### PROBLEM DETAILS
No pictures belong in the copy. Retype exactly, and only, the stretch of lines below from the one with "none -> turquoise donut [448,329,514,393]" through the one with "black padlock [442,377,483,426]".

### EXTRACTED RECORDS
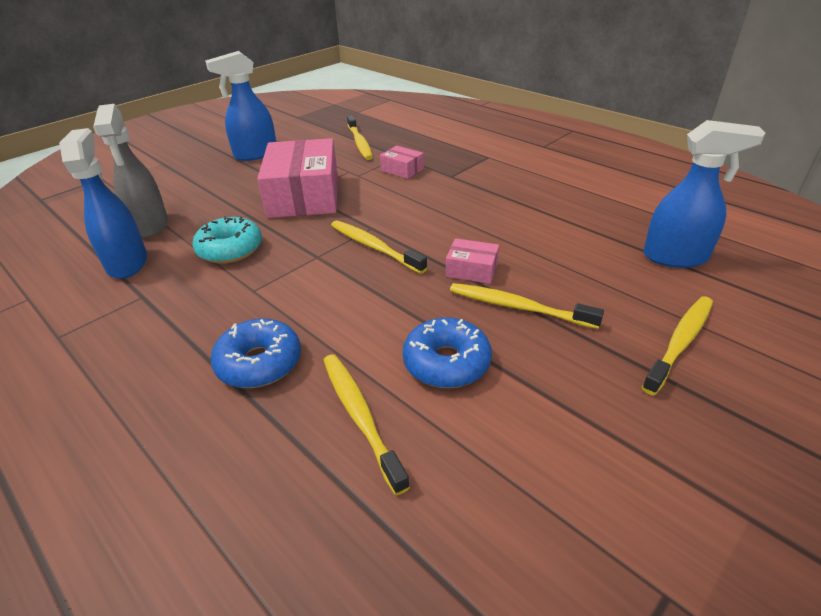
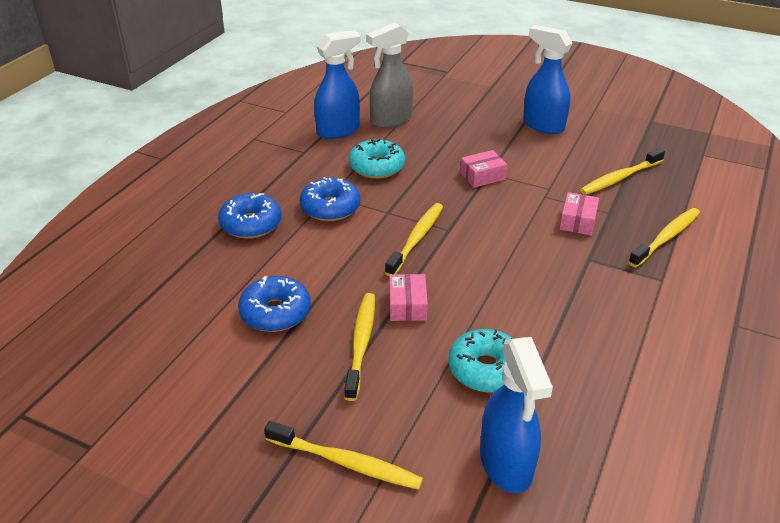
camera: 70 degrees right, 0 degrees up
pink box [257,138,338,218] -> pink box [460,150,507,188], size x0.44
yellow toothbrush [323,354,410,495] -> yellow toothbrush moved to [629,208,700,267]
none -> blue donut [300,177,360,221]
none -> turquoise donut [448,329,514,393]

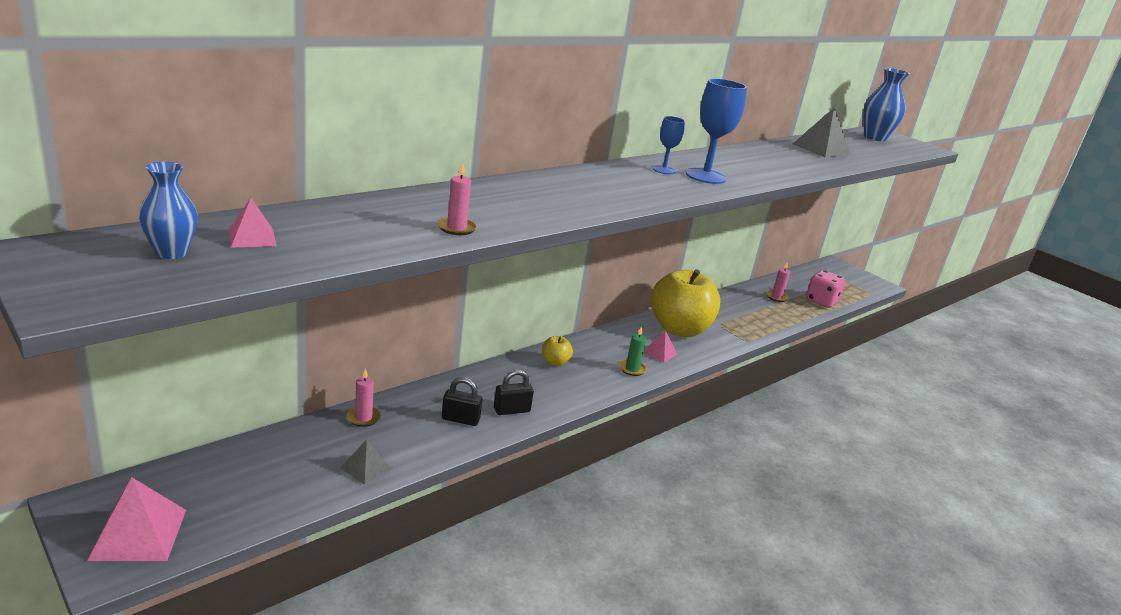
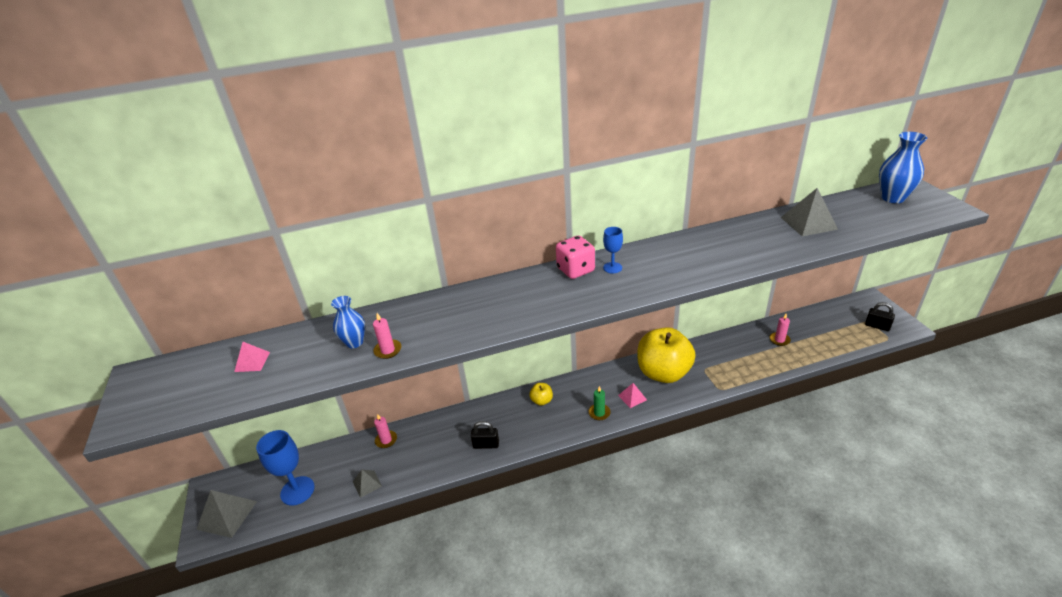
camera: 30 degrees right, 10 degrees up
pink pyramid [87,477,186,561] -> grey pyramid [196,490,257,538]
blue vase [139,162,198,259] -> blue vase moved to [331,296,365,348]
black padlock [442,377,483,426] -> black padlock moved to [865,302,895,331]
blue goblet [686,78,747,184] -> blue goblet moved to [256,430,315,505]
pink dice [806,270,845,308] -> pink dice moved to [556,236,595,279]

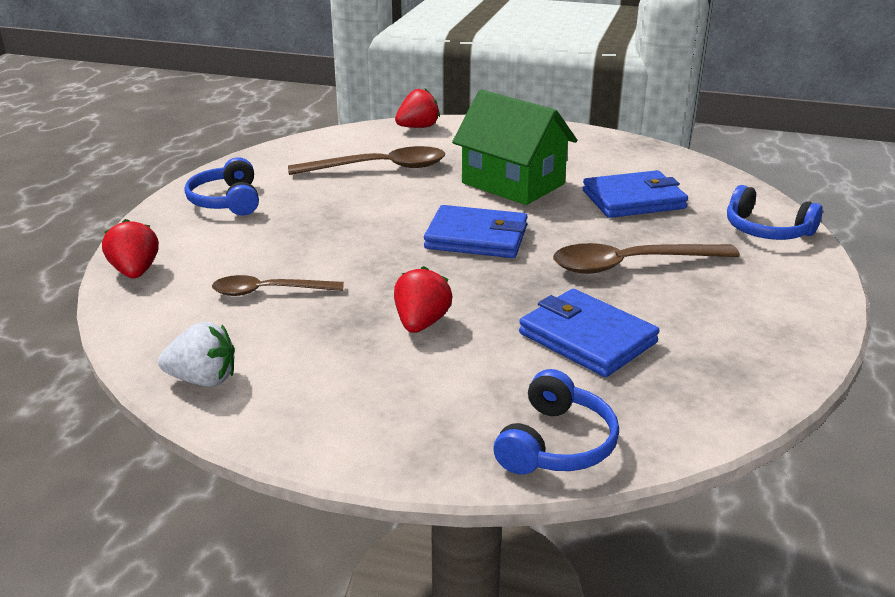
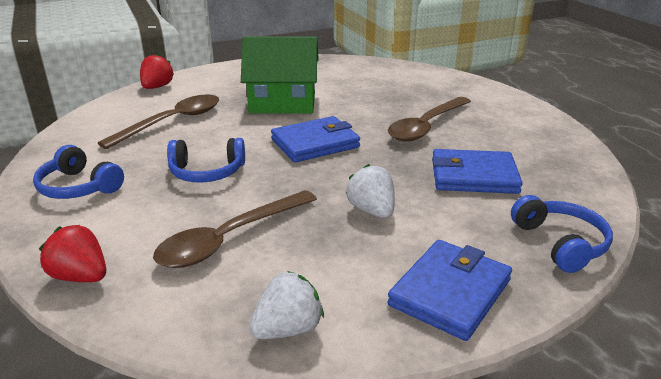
camera: 40 degrees left, 0 degrees up
brown spoon [212,275,344,296] -> brown spoon [153,190,317,268], size x1.56
red strawberry [394,266,453,333] -> white strawberry [346,164,395,218]
blue wallet [582,170,688,218] -> blue wallet moved to [387,240,512,341]
blue headphones [727,185,823,240] -> blue headphones moved to [167,138,245,183]

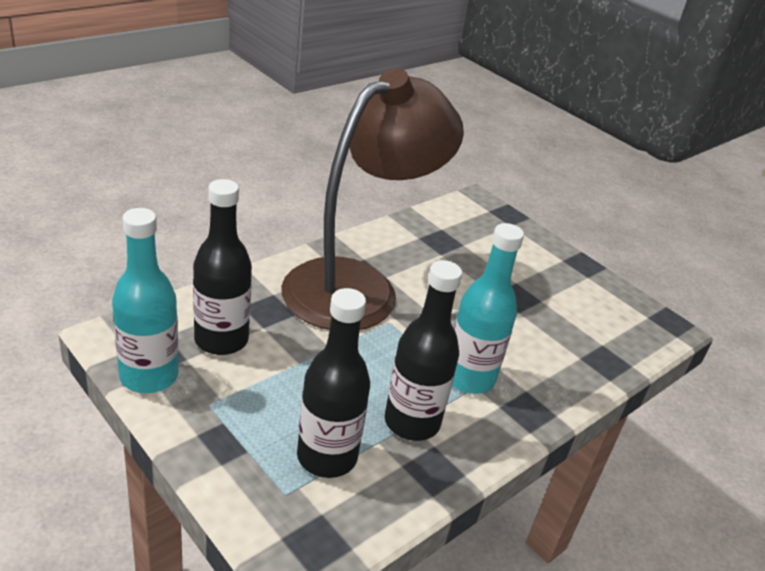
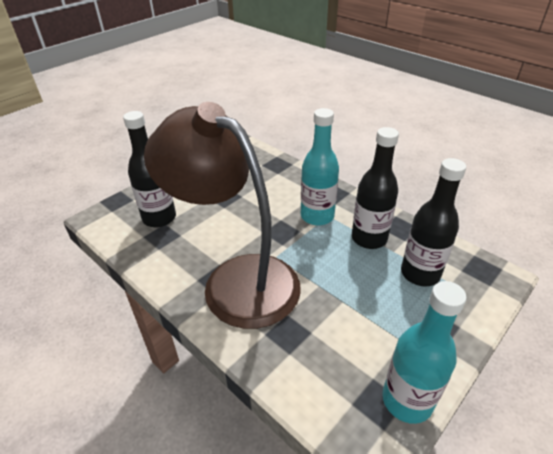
camera: 90 degrees left, 5 degrees up
black bottle [193,179,252,355] -> black bottle moved to [123,111,176,228]

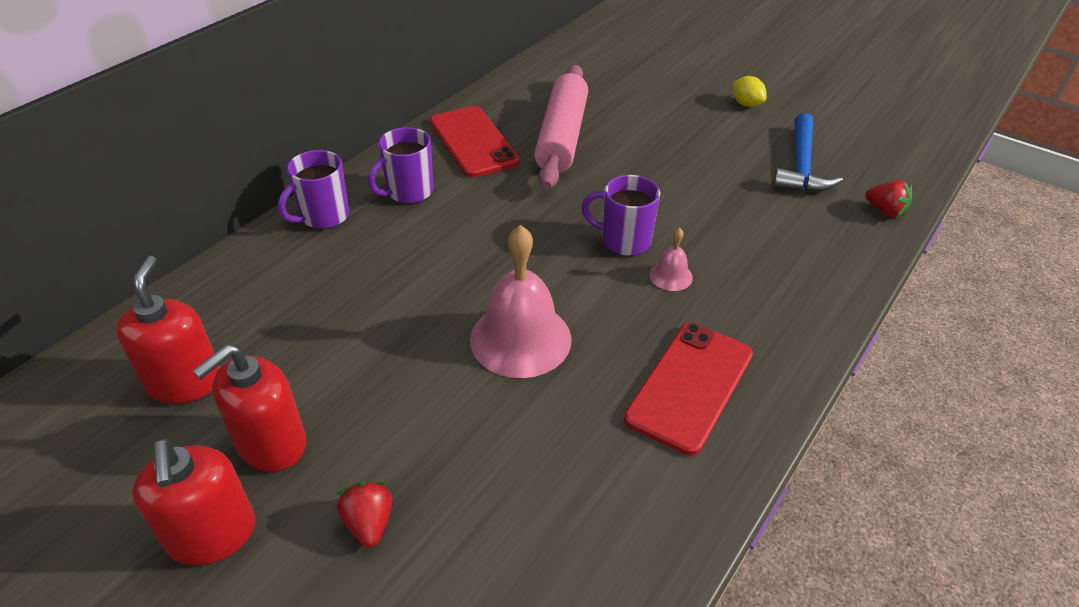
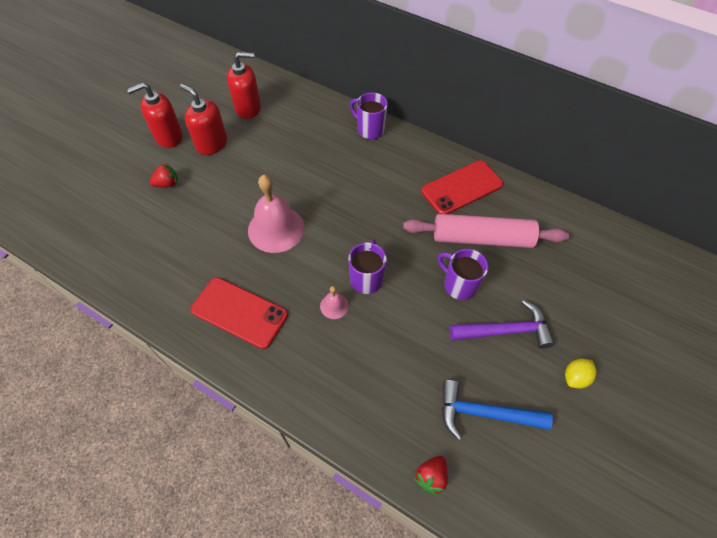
camera: 85 degrees right, 15 degrees up
purple mug [368,127,434,204] -> purple mug moved to [438,249,488,300]
none -> purple hammer [450,300,555,349]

### RESULT OF THIS EXERCISE
none -> turquoise donut [448,329,514,393]

camera: 30 degrees right, 10 degrees up
pink pyramid [87,477,186,561] -> grey pyramid [196,490,257,538]
blue vase [139,162,198,259] -> blue vase moved to [331,296,365,348]
black padlock [442,377,483,426] -> black padlock moved to [865,302,895,331]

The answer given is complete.